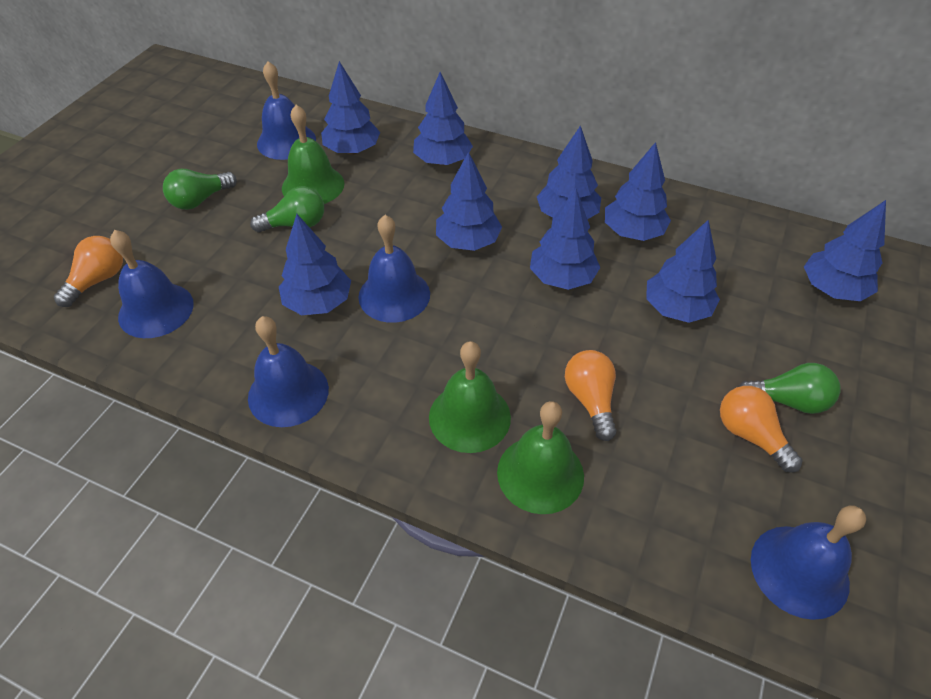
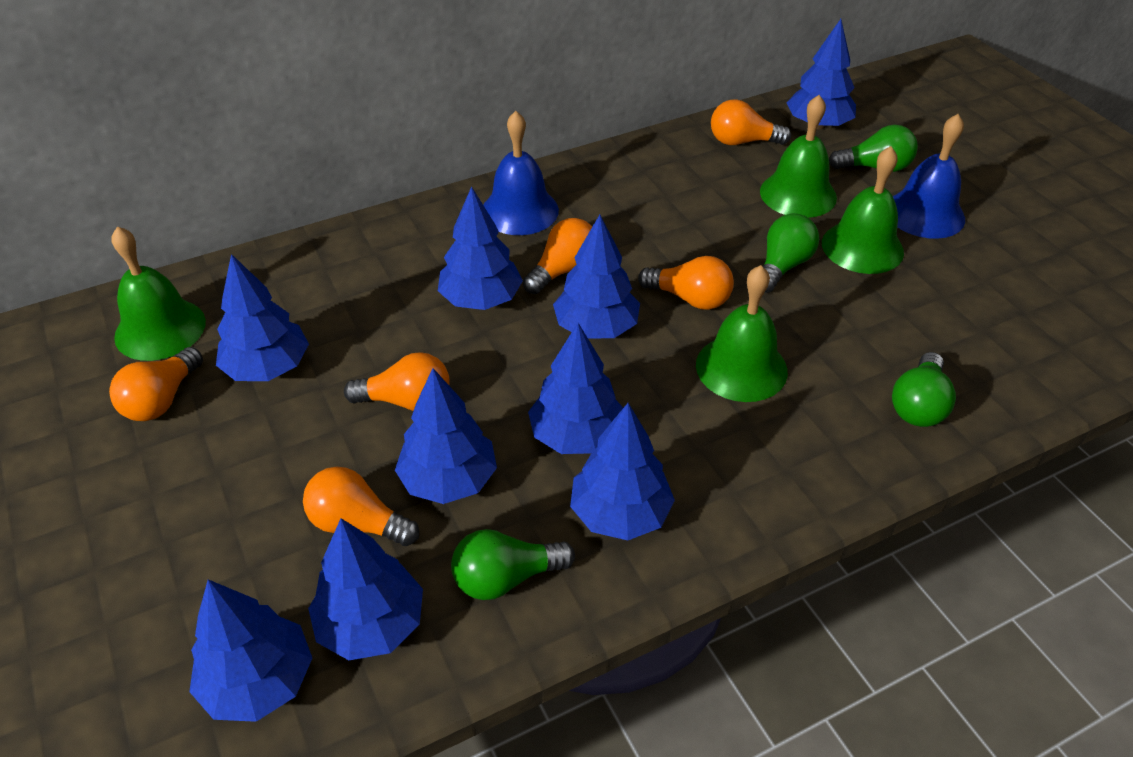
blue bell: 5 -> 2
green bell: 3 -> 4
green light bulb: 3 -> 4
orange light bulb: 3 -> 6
________________________________________
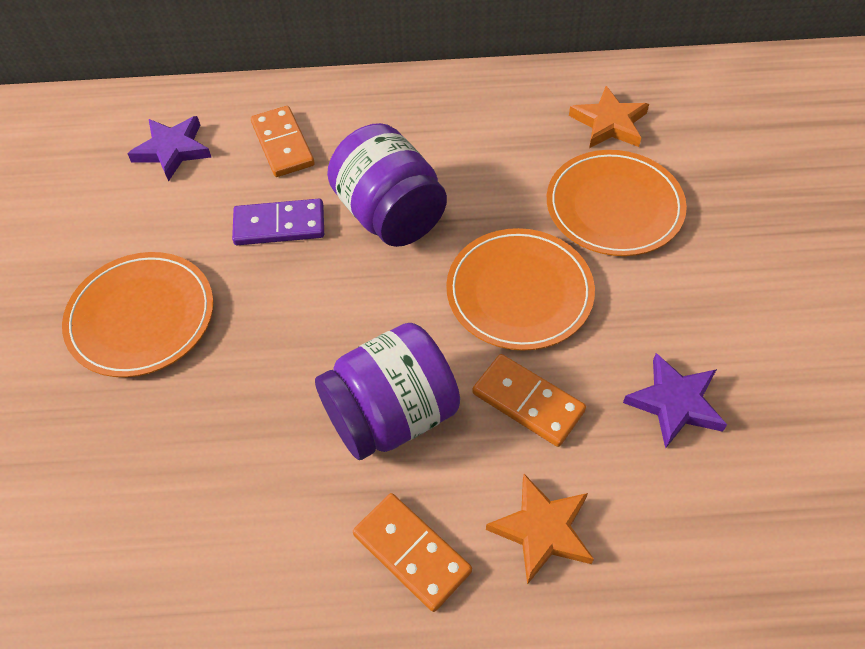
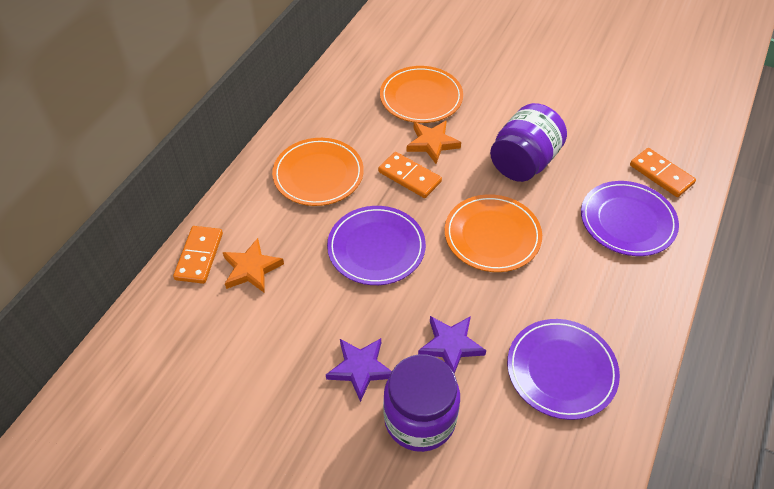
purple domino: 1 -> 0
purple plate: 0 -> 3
________________________________________
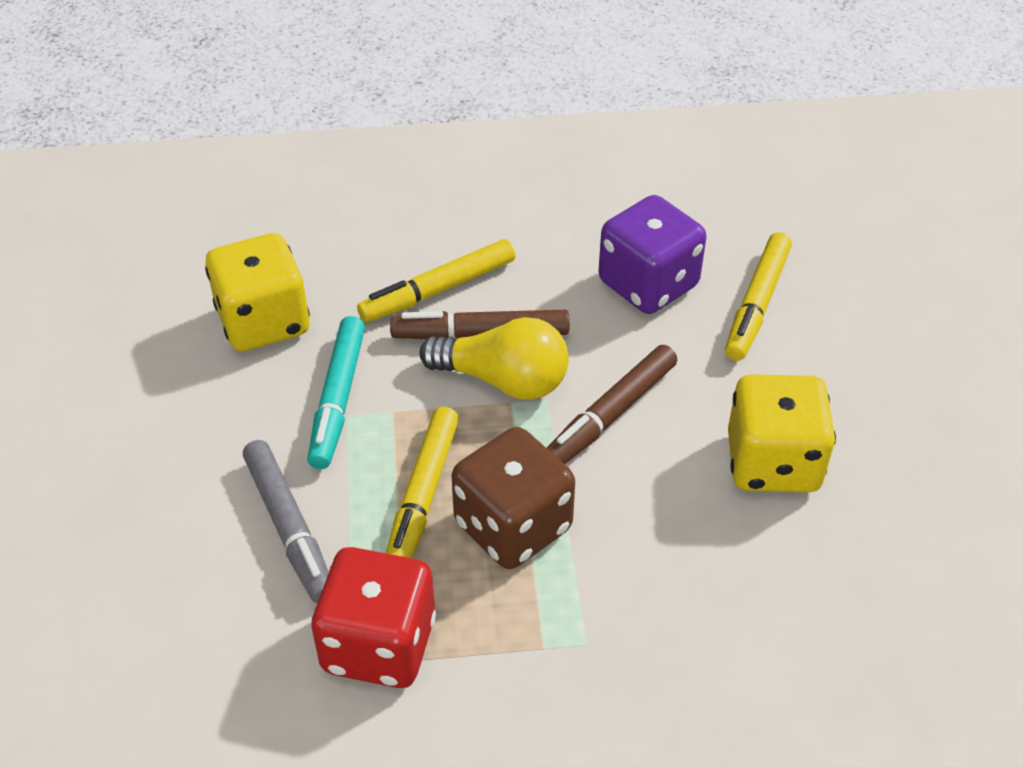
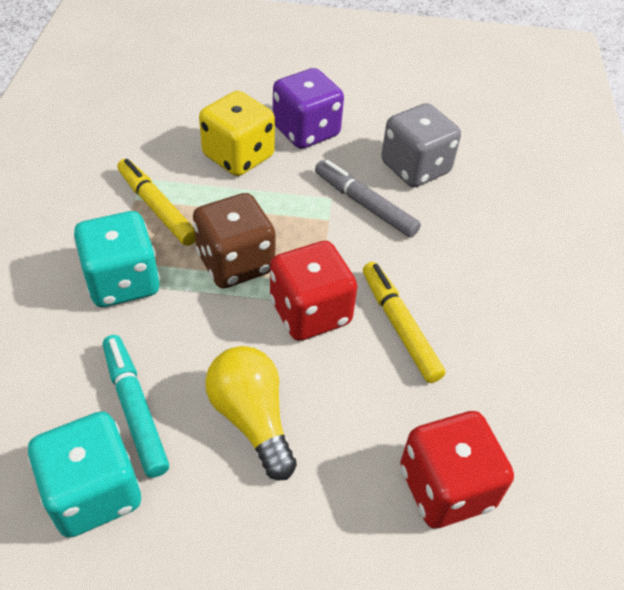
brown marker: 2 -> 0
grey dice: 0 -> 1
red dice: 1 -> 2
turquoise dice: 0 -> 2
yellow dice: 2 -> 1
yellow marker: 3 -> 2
________________________________________
* Task statement
Where does the string "dice" occur in the listing above? Return every line that contains it.

* Solution
grey dice: 0 -> 1
red dice: 1 -> 2
turquoise dice: 0 -> 2
yellow dice: 2 -> 1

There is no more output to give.